Top of Exercise materials

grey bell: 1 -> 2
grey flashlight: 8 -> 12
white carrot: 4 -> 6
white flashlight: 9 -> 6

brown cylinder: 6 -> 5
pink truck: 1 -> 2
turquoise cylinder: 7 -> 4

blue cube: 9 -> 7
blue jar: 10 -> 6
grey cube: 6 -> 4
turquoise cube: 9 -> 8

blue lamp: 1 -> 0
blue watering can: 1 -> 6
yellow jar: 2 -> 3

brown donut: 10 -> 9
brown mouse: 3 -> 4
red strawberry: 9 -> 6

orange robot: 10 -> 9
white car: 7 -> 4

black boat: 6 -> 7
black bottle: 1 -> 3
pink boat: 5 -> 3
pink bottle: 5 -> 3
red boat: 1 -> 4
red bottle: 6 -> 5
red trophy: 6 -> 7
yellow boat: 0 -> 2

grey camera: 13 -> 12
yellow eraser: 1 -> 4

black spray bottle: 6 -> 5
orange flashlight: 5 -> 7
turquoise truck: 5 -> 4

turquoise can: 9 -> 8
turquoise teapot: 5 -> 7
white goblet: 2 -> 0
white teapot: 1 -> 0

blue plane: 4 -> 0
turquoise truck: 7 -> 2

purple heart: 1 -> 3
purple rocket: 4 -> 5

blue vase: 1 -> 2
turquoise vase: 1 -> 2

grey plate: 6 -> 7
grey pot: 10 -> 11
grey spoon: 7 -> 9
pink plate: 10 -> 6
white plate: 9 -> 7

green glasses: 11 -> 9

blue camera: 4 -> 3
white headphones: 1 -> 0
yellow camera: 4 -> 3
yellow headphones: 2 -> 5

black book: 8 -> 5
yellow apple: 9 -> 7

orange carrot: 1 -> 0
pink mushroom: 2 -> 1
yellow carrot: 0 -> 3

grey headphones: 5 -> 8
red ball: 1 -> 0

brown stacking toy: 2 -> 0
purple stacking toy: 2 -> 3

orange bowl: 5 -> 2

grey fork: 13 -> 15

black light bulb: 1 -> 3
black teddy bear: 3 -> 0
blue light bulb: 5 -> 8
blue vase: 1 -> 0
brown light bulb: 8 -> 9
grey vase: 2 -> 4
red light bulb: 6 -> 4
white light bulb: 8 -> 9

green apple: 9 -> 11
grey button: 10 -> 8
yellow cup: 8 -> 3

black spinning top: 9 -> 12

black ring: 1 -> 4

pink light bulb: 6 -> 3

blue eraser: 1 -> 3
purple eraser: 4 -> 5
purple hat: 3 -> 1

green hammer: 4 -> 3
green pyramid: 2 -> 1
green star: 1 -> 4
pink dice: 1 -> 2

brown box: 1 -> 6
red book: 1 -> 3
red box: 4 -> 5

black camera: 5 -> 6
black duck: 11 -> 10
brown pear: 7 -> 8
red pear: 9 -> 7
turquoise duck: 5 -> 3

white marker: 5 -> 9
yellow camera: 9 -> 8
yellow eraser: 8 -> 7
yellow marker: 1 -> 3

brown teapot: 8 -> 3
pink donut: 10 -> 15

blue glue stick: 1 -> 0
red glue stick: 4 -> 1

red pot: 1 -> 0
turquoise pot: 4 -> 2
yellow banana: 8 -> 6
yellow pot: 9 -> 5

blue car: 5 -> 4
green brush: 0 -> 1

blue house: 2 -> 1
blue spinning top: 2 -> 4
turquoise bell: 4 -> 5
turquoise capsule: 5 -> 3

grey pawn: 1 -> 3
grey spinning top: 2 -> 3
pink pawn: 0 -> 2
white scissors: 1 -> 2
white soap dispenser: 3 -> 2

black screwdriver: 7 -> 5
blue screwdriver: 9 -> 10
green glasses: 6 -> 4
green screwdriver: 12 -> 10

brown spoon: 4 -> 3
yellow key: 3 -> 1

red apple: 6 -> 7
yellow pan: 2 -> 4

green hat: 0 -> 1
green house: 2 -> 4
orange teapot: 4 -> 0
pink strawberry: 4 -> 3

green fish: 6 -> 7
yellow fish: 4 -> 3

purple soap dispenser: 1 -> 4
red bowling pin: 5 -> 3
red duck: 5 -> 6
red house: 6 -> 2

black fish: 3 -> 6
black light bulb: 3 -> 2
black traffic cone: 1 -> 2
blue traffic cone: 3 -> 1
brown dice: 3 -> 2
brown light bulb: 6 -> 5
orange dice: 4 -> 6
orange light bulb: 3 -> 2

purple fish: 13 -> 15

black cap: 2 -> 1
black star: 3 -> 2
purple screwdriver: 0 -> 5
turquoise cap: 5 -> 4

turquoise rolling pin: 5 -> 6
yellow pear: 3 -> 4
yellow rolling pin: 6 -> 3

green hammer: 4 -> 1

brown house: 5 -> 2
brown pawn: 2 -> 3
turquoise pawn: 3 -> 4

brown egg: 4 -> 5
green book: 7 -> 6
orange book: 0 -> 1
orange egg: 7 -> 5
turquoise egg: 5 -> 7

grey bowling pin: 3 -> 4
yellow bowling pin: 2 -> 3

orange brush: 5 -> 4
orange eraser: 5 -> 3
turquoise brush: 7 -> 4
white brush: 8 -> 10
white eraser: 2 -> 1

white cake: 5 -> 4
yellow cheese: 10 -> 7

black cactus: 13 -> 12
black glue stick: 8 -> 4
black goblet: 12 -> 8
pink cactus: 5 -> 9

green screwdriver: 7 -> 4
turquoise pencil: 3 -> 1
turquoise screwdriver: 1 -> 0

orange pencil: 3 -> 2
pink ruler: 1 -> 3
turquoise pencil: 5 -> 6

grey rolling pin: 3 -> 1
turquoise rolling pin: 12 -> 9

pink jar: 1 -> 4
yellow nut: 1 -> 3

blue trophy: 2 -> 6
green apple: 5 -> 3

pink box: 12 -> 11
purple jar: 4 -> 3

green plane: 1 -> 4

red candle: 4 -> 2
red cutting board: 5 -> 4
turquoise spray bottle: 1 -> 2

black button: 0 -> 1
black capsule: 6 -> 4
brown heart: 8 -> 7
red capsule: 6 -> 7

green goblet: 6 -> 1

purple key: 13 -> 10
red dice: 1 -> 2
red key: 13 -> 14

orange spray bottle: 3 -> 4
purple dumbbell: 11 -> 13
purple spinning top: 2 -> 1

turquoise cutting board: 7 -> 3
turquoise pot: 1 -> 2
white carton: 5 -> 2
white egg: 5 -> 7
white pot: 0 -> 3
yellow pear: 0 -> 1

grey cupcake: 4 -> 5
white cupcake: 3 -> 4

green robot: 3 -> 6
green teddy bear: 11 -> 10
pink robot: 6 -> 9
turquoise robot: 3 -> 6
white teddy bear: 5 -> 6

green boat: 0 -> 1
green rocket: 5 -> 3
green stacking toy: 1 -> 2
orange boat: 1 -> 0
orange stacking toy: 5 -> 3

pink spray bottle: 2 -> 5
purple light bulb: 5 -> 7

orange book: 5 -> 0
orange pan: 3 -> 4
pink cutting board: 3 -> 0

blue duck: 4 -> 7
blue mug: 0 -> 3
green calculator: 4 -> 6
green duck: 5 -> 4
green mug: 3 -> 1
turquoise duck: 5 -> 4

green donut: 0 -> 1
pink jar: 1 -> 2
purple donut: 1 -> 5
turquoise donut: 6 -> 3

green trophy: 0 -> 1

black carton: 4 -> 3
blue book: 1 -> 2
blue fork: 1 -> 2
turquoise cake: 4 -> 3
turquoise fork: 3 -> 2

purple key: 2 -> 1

Bottom of Exercise materials

Extract, please, the lines from the start of the entries above through the one with "white teapot: 1 -> 0", both included, reproducing each exactly and adding nothing.

grey bell: 1 -> 2
grey flashlight: 8 -> 12
white carrot: 4 -> 6
white flashlight: 9 -> 6

brown cylinder: 6 -> 5
pink truck: 1 -> 2
turquoise cylinder: 7 -> 4

blue cube: 9 -> 7
blue jar: 10 -> 6
grey cube: 6 -> 4
turquoise cube: 9 -> 8

blue lamp: 1 -> 0
blue watering can: 1 -> 6
yellow jar: 2 -> 3

brown donut: 10 -> 9
brown mouse: 3 -> 4
red strawberry: 9 -> 6

orange robot: 10 -> 9
white car: 7 -> 4

black boat: 6 -> 7
black bottle: 1 -> 3
pink boat: 5 -> 3
pink bottle: 5 -> 3
red boat: 1 -> 4
red bottle: 6 -> 5
red trophy: 6 -> 7
yellow boat: 0 -> 2

grey camera: 13 -> 12
yellow eraser: 1 -> 4

black spray bottle: 6 -> 5
orange flashlight: 5 -> 7
turquoise truck: 5 -> 4

turquoise can: 9 -> 8
turquoise teapot: 5 -> 7
white goblet: 2 -> 0
white teapot: 1 -> 0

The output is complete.